Given data →
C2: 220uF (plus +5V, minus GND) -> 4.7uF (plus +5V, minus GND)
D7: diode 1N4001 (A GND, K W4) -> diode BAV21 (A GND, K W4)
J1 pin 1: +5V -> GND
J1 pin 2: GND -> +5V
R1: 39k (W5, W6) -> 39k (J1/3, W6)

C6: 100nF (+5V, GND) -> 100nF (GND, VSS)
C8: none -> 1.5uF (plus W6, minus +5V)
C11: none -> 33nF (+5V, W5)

Task prompt → Please print the whole of the material verbatim.

Reply →
C2: 220uF (plus +5V, minus GND) -> 4.7uF (plus +5V, minus GND)
D7: diode 1N4001 (A GND, K W4) -> diode BAV21 (A GND, K W4)
J1 pin 1: +5V -> GND
J1 pin 2: GND -> +5V
R1: 39k (W5, W6) -> 39k (J1/3, W6)

C6: 100nF (+5V, GND) -> 100nF (GND, VSS)
C8: none -> 1.5uF (plus W6, minus +5V)
C11: none -> 33nF (+5V, W5)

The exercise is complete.